(Exercise aim):
Using the records below, write out only the lines from the line containing "(666, 296) = (588, 128): black" up to and including the line containing "(337, 102) = (386, 140): orange", exactly, with no pictures.

[Stored items from a collection]
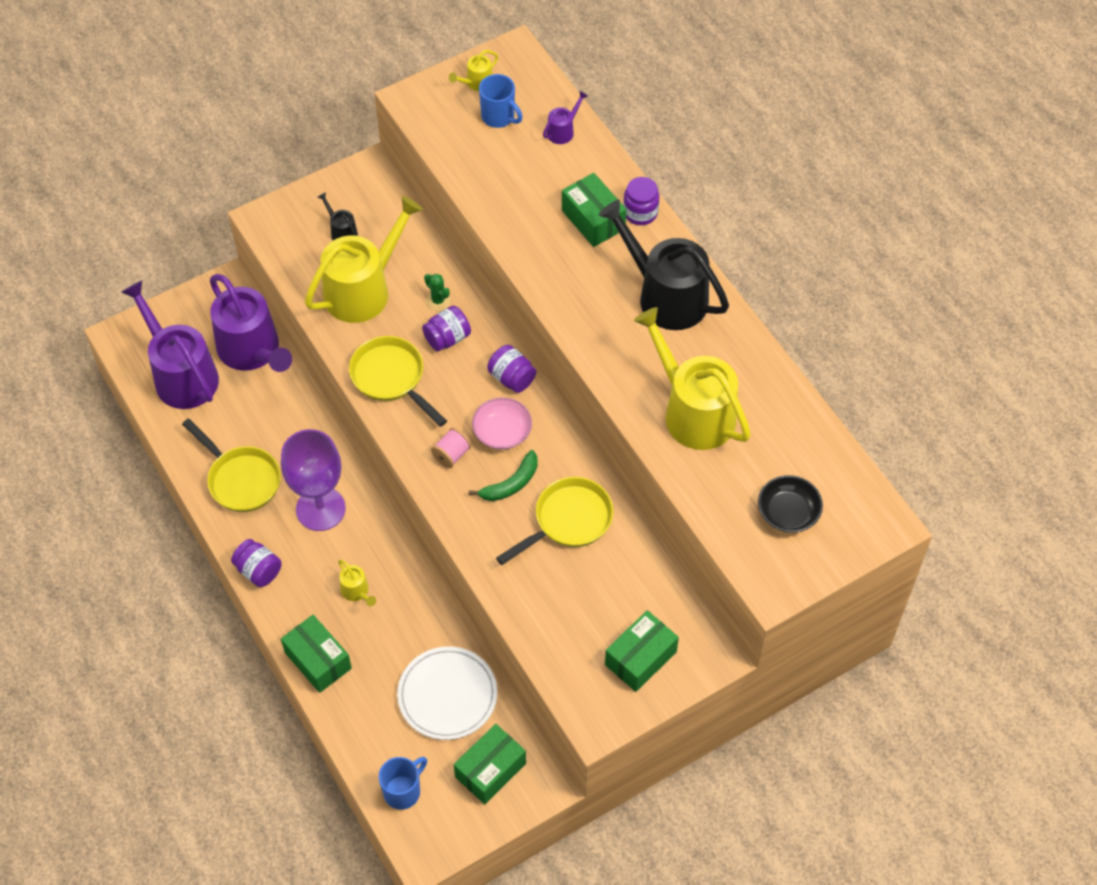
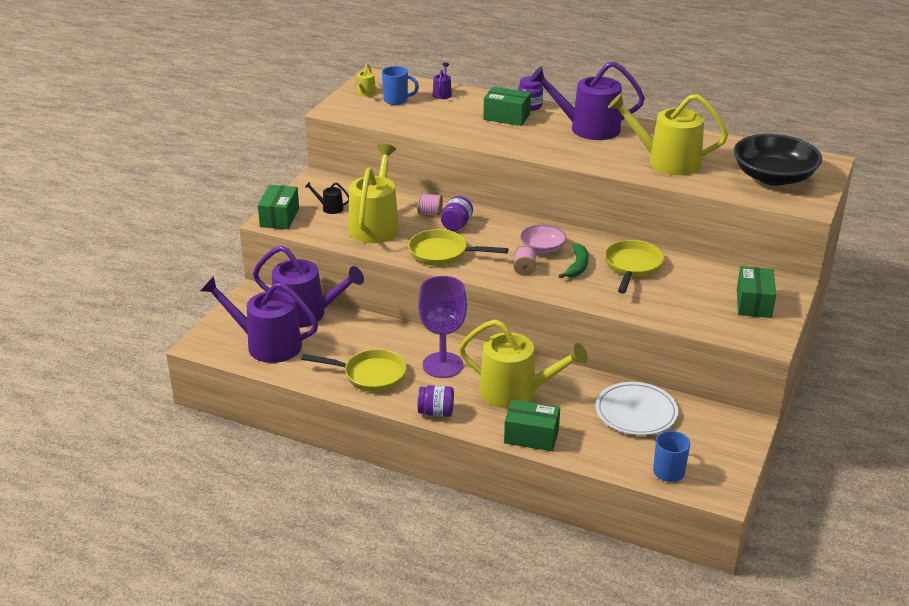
camera: 35 degrees left, 25 degrees down
(356, 591) = (515, 392): yellow watering can -> yellow watering can, size x2.40
(438, 300) = (430, 213): green cactus -> pink spool
(490, 770) = (708, 433): green box -> green box (279, 217)
(512, 378) = (518, 225): purple jar -> none
(666, 296) = (588, 128): black watering can -> purple watering can
(788, 512) = (773, 177): black bowl -> black bowl, size x1.86

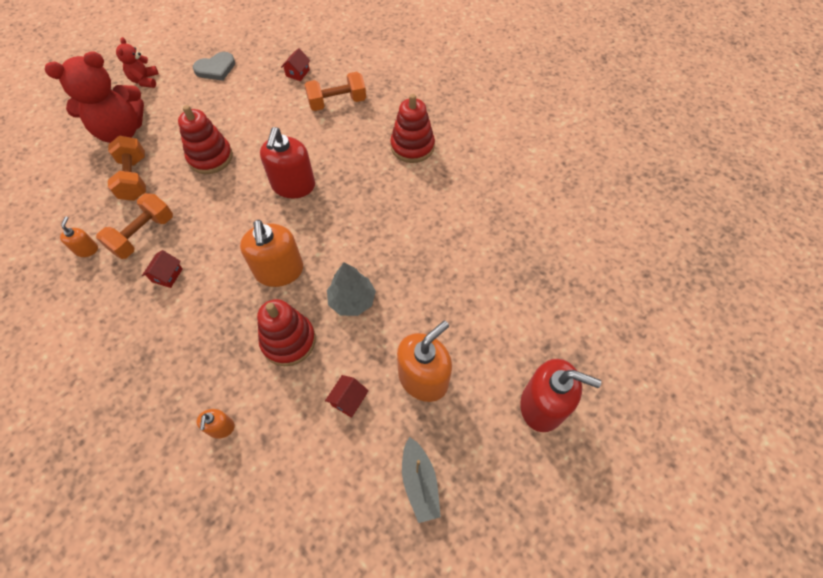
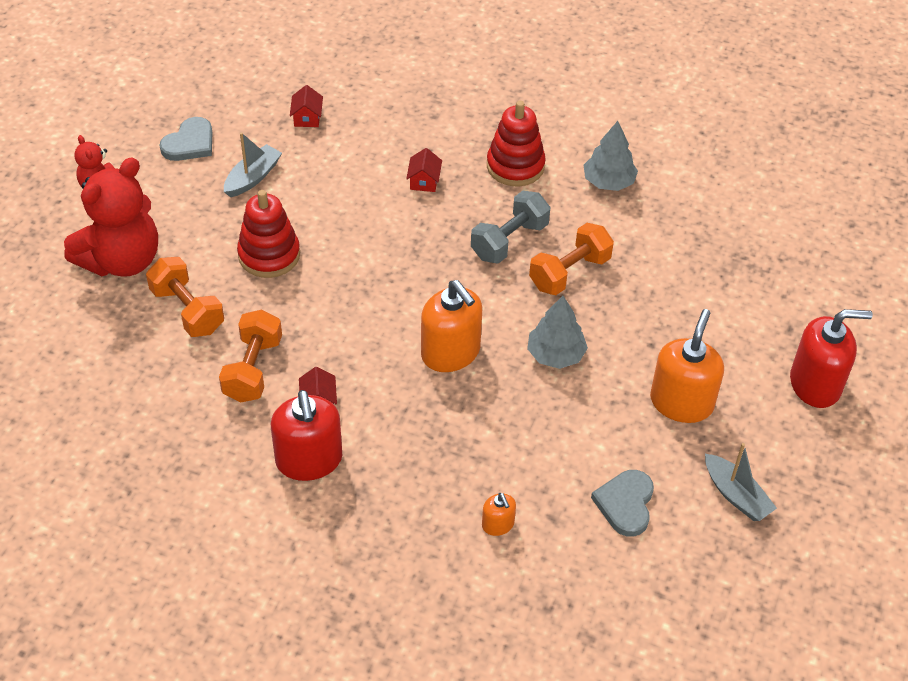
camera: 25 degrees left, 10 degrees down
(87, 249) = (193, 409): orange soap dispenser -> none
(237, 102) = (252, 177): none -> grey boat
(288, 341) = (512, 418): red stacking toy -> none
(293, 185) = (400, 255): red soap dispenser -> red soap dispenser (309, 460)
(326, 451) = (625, 504): none -> grey heart
(337, 102) = (386, 140): orange dumbbell -> orange dumbbell (569, 272)
(348, 400) = (616, 450): red house -> red house (424, 181)
(374, 200) = (509, 241): none -> grey dumbbell
(472, 179) = (608, 182): none -> grey tree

(Task result):
(666, 296) = (588, 128): black watering can -> purple watering can
(788, 512) = (773, 177): black bowl -> black bowl, size x1.86

camera: 25 degrees left, 10 degrees down
(87, 249) = (193, 409): orange soap dispenser -> none
(237, 102) = (252, 177): none -> grey boat
(288, 341) = (512, 418): red stacking toy -> none
(293, 185) = (400, 255): red soap dispenser -> red soap dispenser (309, 460)
(326, 451) = (625, 504): none -> grey heart
(337, 102) = (386, 140): orange dumbbell -> orange dumbbell (569, 272)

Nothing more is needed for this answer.